--- RECORDS ---

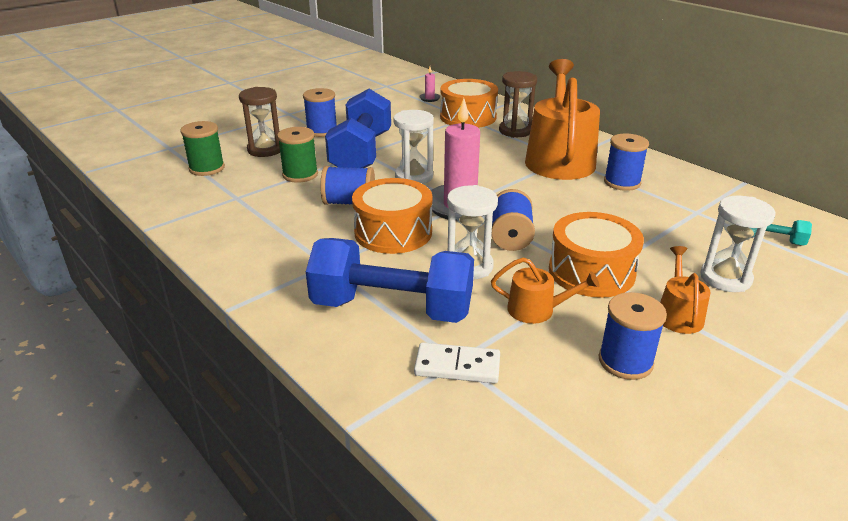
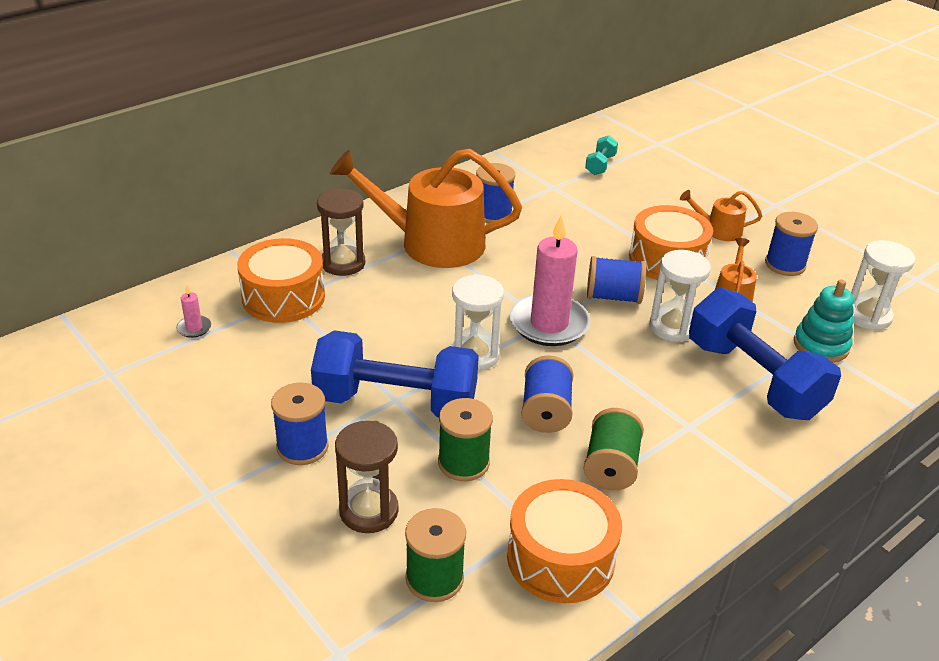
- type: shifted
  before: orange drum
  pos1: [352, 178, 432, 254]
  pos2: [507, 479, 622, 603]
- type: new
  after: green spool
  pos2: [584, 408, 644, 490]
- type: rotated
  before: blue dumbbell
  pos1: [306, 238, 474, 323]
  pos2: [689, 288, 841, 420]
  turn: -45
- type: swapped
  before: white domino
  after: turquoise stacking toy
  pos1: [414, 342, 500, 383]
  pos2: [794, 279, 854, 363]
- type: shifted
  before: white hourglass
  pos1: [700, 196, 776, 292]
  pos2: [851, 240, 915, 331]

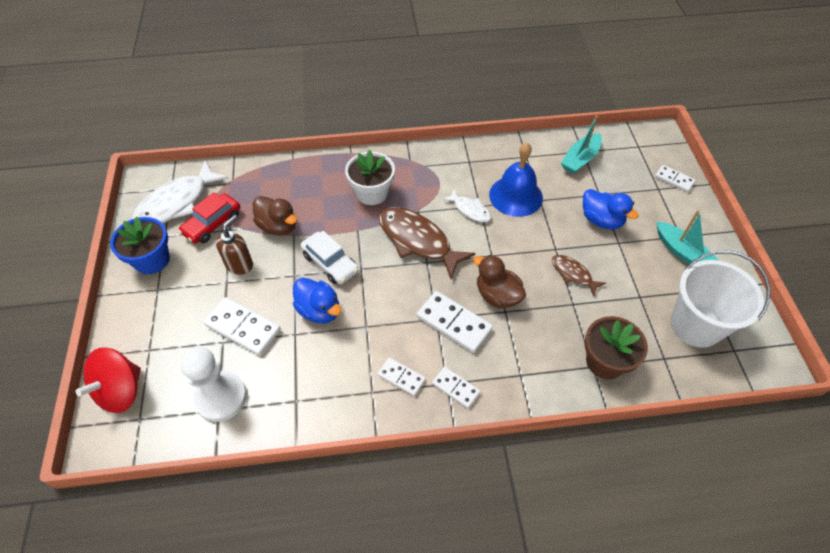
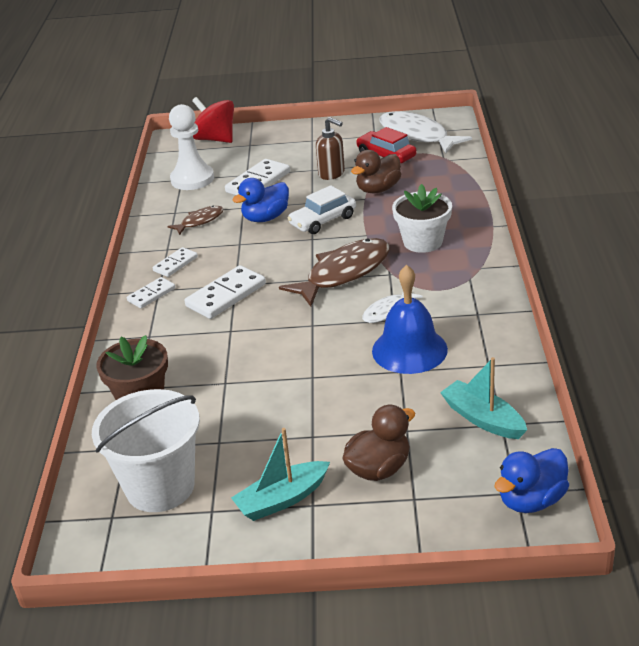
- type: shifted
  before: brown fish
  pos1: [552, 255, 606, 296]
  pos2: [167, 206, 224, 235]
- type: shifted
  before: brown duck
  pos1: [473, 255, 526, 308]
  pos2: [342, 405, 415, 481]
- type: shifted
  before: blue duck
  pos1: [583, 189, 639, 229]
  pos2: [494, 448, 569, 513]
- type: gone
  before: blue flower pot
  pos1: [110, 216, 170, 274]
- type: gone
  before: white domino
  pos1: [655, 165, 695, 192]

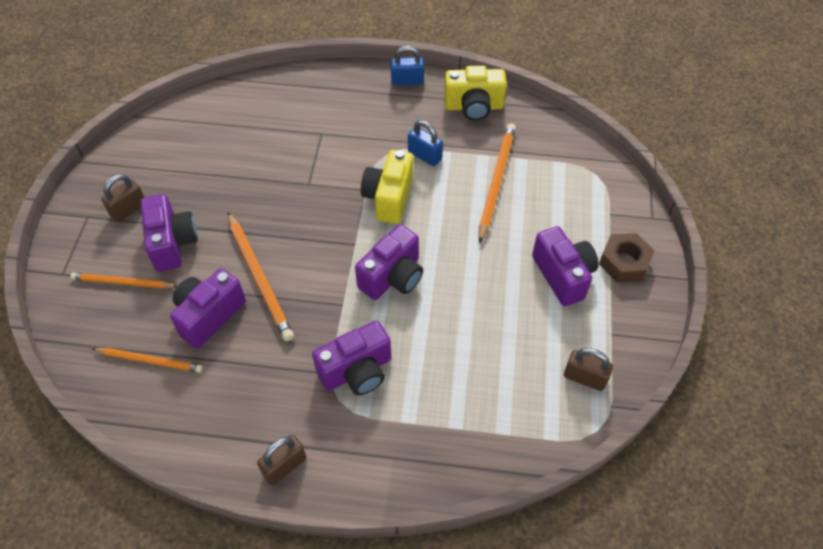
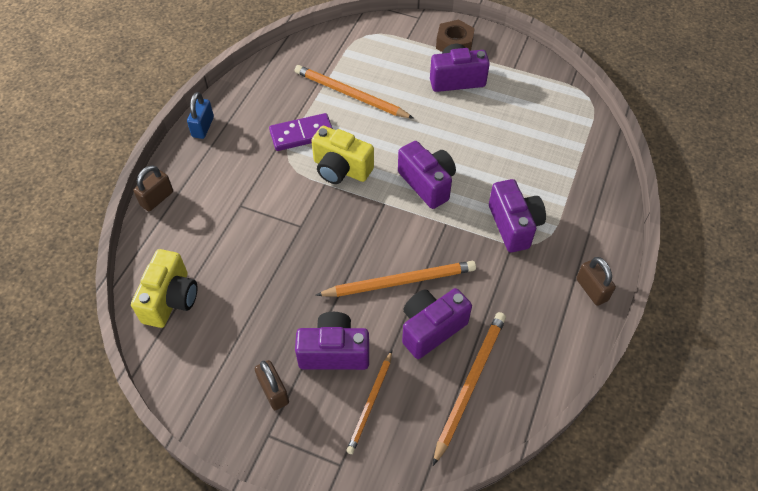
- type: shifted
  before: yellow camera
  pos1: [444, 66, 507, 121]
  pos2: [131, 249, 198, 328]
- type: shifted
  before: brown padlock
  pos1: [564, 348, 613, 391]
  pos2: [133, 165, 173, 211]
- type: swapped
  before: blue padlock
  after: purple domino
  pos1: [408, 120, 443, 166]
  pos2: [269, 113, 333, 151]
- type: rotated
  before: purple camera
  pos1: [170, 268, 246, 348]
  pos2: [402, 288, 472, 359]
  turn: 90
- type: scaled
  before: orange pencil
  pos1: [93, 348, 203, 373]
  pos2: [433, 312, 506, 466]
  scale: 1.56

---

AIM OF THE TASK: Using the entries above, give again each line from the one containing "- type: scaled" through the last line, exactly and only those.

ANSWER AREA:
- type: scaled
  before: orange pencil
  pos1: [93, 348, 203, 373]
  pos2: [433, 312, 506, 466]
  scale: 1.56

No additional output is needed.